> [WHAT TO PRODUCE]
Write out every text line of all the records below verbatim, leaving the pictures out.

> [DATA EXCERPTS]
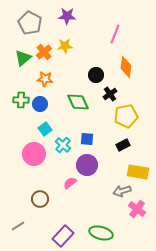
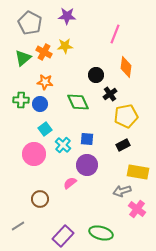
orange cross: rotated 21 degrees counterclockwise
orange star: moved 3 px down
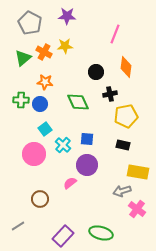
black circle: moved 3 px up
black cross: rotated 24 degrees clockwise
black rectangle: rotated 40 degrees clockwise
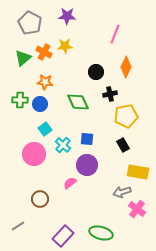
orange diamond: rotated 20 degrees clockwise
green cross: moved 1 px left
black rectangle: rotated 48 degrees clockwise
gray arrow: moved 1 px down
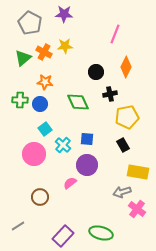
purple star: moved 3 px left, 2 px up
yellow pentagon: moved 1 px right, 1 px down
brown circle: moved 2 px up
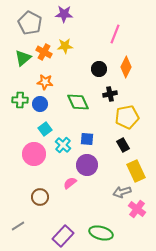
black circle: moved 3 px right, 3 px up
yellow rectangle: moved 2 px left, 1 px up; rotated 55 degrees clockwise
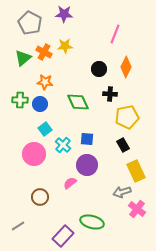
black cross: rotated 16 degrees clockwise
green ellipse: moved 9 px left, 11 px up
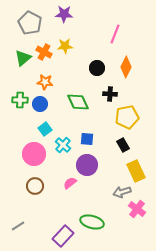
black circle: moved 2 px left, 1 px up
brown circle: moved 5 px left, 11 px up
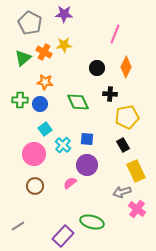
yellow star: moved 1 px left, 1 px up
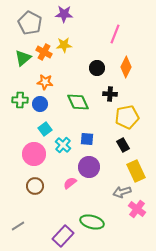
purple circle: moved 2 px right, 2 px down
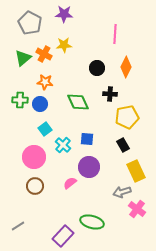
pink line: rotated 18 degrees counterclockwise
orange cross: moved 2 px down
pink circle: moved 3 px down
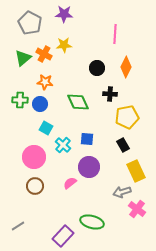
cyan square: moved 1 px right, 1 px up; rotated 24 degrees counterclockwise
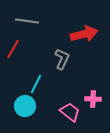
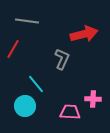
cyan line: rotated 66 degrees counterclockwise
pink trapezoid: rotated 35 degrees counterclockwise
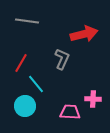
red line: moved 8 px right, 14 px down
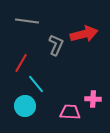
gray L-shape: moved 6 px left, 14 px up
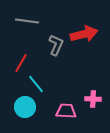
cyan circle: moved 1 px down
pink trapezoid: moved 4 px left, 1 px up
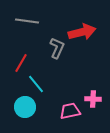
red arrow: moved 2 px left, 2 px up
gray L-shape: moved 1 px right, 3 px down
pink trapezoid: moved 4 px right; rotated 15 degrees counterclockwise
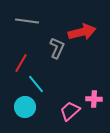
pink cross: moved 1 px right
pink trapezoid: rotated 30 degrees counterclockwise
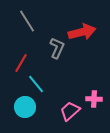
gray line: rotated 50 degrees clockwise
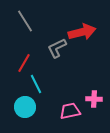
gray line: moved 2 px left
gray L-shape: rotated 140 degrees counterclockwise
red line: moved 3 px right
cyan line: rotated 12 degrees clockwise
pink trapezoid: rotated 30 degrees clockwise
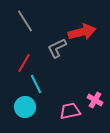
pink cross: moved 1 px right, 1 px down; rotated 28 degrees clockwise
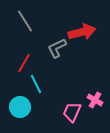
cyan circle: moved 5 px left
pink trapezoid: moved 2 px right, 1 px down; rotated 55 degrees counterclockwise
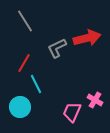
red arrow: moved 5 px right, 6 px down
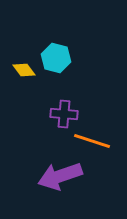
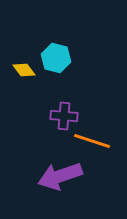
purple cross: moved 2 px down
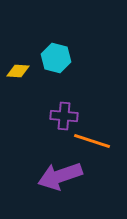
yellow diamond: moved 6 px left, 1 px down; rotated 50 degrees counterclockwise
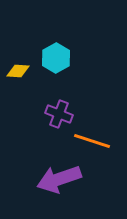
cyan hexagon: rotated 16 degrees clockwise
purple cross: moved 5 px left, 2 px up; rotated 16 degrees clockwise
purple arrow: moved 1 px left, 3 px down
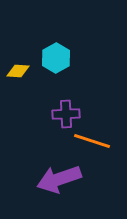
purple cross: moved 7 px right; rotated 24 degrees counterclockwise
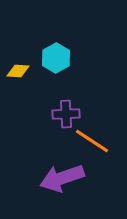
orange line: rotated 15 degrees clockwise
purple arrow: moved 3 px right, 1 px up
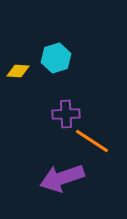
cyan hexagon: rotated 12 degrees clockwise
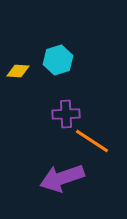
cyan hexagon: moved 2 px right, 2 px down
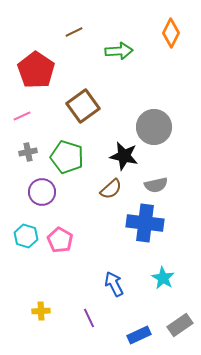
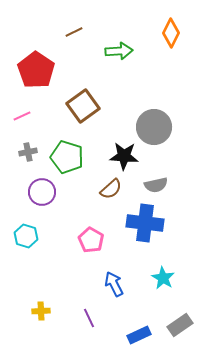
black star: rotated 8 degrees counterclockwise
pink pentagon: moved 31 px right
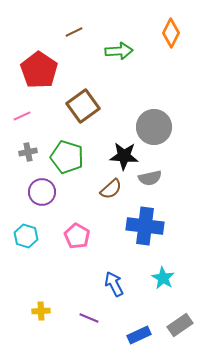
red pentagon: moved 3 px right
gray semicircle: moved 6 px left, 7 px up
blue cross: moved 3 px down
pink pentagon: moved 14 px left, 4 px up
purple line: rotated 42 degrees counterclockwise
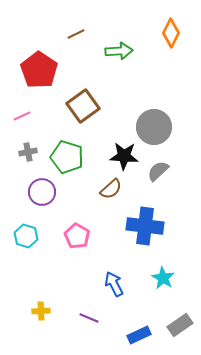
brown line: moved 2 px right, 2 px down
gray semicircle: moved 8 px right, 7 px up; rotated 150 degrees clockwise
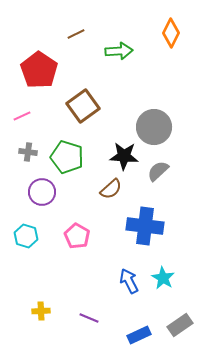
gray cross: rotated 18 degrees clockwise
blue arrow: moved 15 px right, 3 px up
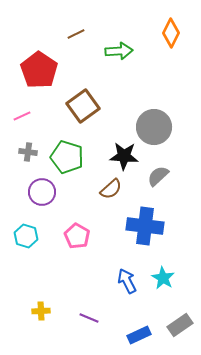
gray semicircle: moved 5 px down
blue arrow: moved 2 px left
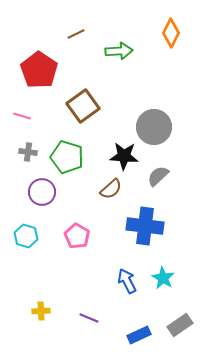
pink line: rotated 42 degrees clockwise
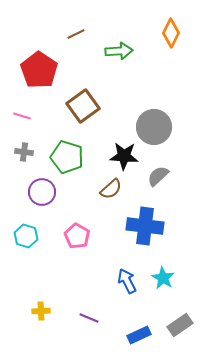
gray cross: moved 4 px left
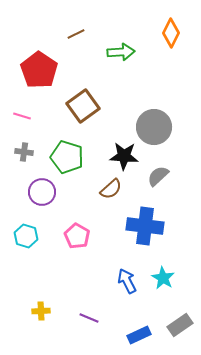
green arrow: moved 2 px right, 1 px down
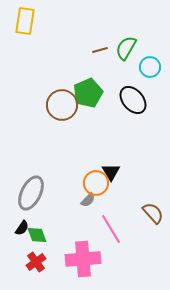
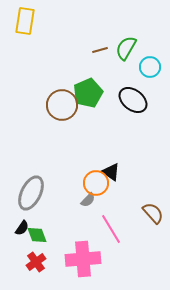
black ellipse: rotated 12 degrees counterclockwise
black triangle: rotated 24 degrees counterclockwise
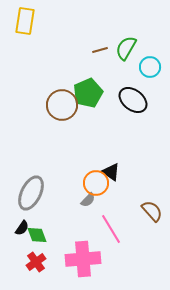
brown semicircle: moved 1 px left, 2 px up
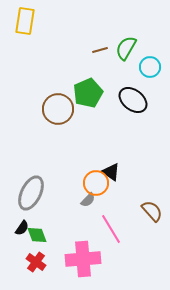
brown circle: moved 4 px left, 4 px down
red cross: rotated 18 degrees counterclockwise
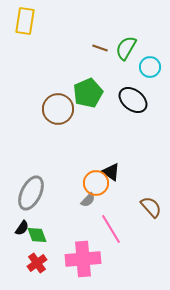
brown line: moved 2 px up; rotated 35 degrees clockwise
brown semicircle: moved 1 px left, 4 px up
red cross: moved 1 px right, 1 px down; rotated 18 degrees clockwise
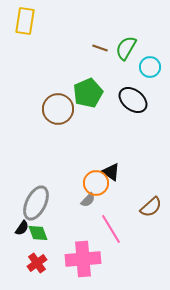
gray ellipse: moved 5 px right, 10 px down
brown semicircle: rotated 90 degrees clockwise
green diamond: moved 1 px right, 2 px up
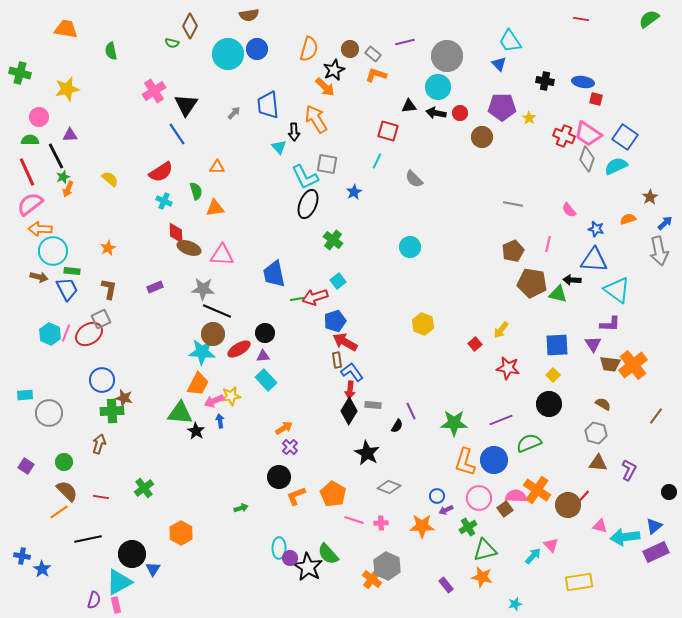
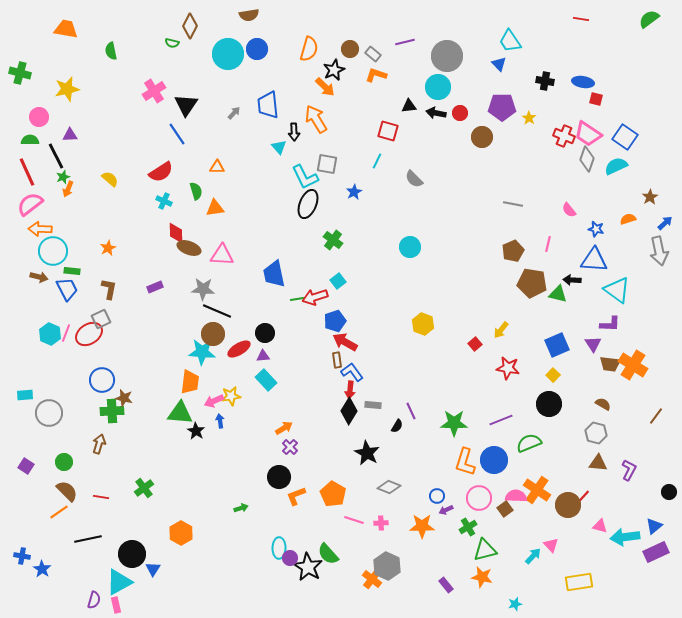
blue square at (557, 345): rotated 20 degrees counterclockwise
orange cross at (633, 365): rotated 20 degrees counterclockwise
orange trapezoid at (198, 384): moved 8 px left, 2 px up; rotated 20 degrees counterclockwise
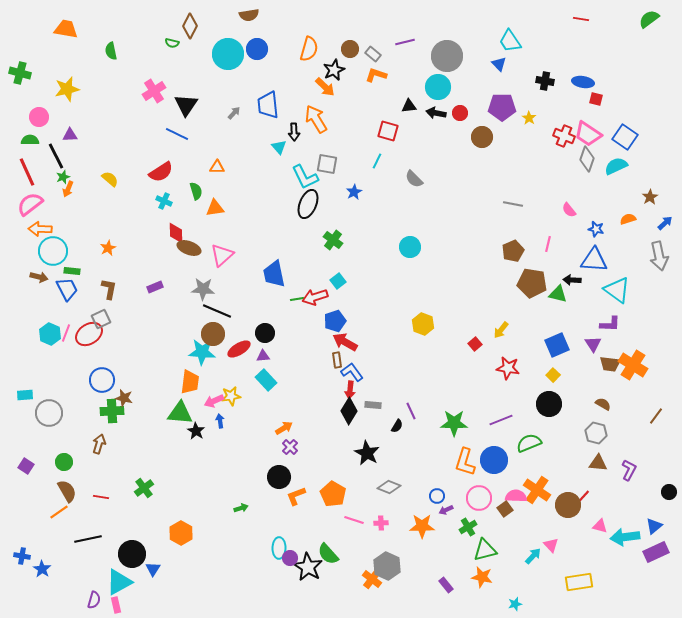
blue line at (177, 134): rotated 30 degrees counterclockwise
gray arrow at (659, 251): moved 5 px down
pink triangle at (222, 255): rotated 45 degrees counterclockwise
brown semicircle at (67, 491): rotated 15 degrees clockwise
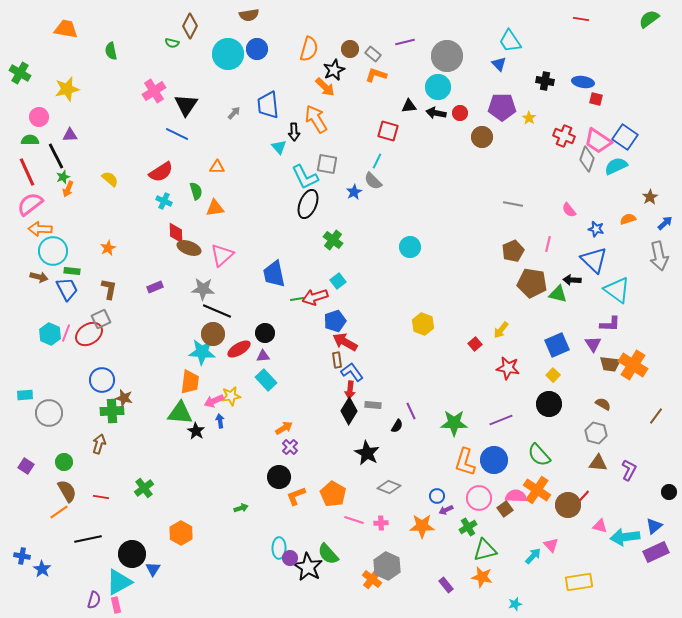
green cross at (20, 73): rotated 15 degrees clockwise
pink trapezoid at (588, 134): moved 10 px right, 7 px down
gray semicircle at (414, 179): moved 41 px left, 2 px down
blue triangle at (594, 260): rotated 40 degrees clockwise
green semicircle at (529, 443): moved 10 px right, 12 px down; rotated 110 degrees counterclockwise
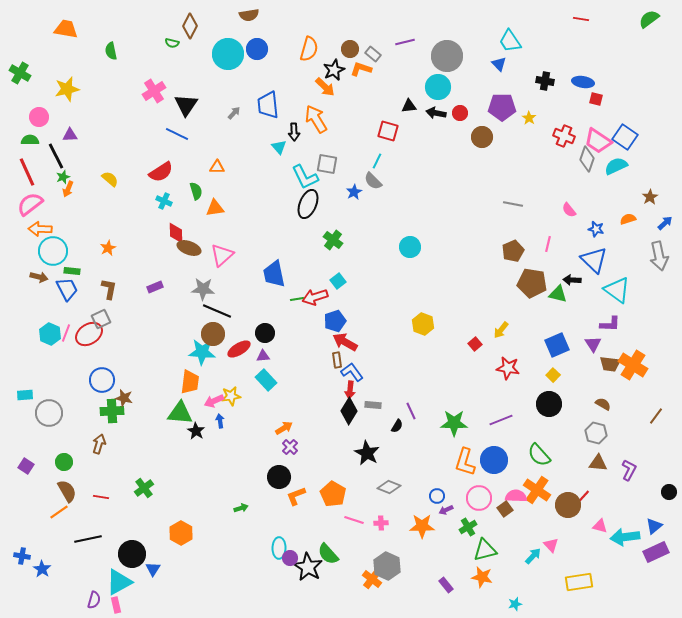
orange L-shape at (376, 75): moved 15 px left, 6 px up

> [ANSWER FOR THE TASK]
orange cross: rotated 21 degrees counterclockwise
orange star: moved 3 px down
black circle: moved 3 px up
black cross: rotated 24 degrees clockwise
black rectangle: rotated 40 degrees clockwise
orange diamond: rotated 20 degrees clockwise
green cross: moved 1 px left
black rectangle: rotated 48 degrees clockwise
gray arrow: moved 1 px down
purple star: moved 3 px left, 2 px up
yellow pentagon: moved 1 px right, 1 px down
brown circle: moved 2 px up
black circle: moved 3 px right, 3 px up
yellow rectangle: moved 2 px left, 1 px up; rotated 55 degrees clockwise
black cross: rotated 16 degrees clockwise
green ellipse: moved 9 px left, 11 px up
black circle: moved 2 px left, 1 px up
brown circle: moved 5 px left, 11 px up
yellow star: moved 1 px left, 1 px up
purple circle: moved 2 px right, 2 px down
pink line: rotated 18 degrees counterclockwise
orange cross: moved 2 px down
pink circle: moved 3 px down
cyan square: moved 1 px right, 1 px up; rotated 24 degrees counterclockwise
cyan line: rotated 66 degrees counterclockwise
pink trapezoid: rotated 35 degrees counterclockwise
red line: moved 8 px right, 14 px down
gray L-shape: moved 6 px left, 14 px up
cyan circle: moved 1 px down
pink trapezoid: moved 4 px left, 1 px up
red arrow: moved 2 px left, 2 px up
gray L-shape: moved 1 px right, 3 px down
pink trapezoid: moved 4 px right; rotated 15 degrees counterclockwise
pink cross: moved 1 px right
pink trapezoid: rotated 30 degrees counterclockwise
gray line: rotated 50 degrees clockwise
gray line: moved 2 px left
gray L-shape: rotated 140 degrees counterclockwise
red line: moved 3 px right
cyan line: rotated 12 degrees clockwise
pink trapezoid: rotated 30 degrees clockwise
pink cross: moved 1 px right, 1 px down; rotated 28 degrees clockwise
cyan circle: moved 5 px left
pink trapezoid: moved 2 px right, 1 px down; rotated 55 degrees counterclockwise
red arrow: moved 5 px right, 6 px down
purple cross: moved 2 px down
yellow diamond: moved 6 px left, 1 px down; rotated 50 degrees counterclockwise
cyan hexagon: rotated 16 degrees clockwise
purple cross: moved 5 px left, 2 px up; rotated 16 degrees clockwise
purple arrow: moved 1 px left, 3 px down
purple cross: moved 7 px right; rotated 24 degrees counterclockwise
orange line: rotated 15 degrees clockwise
purple arrow: moved 3 px right, 1 px up
cyan hexagon: rotated 12 degrees clockwise
cyan hexagon: moved 2 px right, 2 px down
black star: rotated 8 degrees counterclockwise
pink pentagon: moved 31 px right
red pentagon: moved 3 px right
gray semicircle: moved 6 px left, 7 px up
blue cross: moved 3 px down
pink pentagon: moved 14 px left, 4 px up
purple line: rotated 42 degrees counterclockwise
brown line: moved 2 px right, 2 px down
gray semicircle: moved 8 px right, 7 px up; rotated 150 degrees clockwise
gray cross: rotated 18 degrees clockwise
blue arrow: moved 15 px right, 3 px up
gray semicircle: moved 5 px down
blue arrow: moved 2 px left
pink line: rotated 42 degrees clockwise
gray cross: moved 4 px left
green arrow: moved 2 px right, 1 px down
black ellipse: rotated 12 degrees counterclockwise
black triangle: rotated 24 degrees counterclockwise
brown semicircle: moved 1 px left, 2 px up
brown circle: moved 4 px left, 4 px down
red cross: rotated 18 degrees counterclockwise
brown line: moved 2 px up; rotated 35 degrees clockwise
brown semicircle: moved 1 px left, 4 px up
red cross: moved 1 px right, 1 px down; rotated 18 degrees clockwise
gray ellipse: moved 5 px right, 10 px down
brown semicircle: rotated 90 degrees clockwise
green diamond: moved 1 px right, 2 px up
blue square at (557, 345): rotated 20 degrees counterclockwise
orange cross at (633, 365): rotated 20 degrees counterclockwise
orange trapezoid at (198, 384): moved 8 px left, 2 px up; rotated 20 degrees counterclockwise
blue line at (177, 134): rotated 30 degrees counterclockwise
gray arrow at (659, 251): moved 5 px down
pink triangle at (222, 255): rotated 45 degrees counterclockwise
brown semicircle at (67, 491): rotated 15 degrees clockwise
green cross at (20, 73): rotated 15 degrees clockwise
pink trapezoid at (588, 134): moved 10 px right, 7 px down
gray semicircle at (414, 179): moved 41 px left, 2 px down
blue triangle at (594, 260): rotated 40 degrees clockwise
green semicircle at (529, 443): moved 10 px right, 12 px down; rotated 110 degrees counterclockwise
orange L-shape at (376, 75): moved 15 px left, 6 px up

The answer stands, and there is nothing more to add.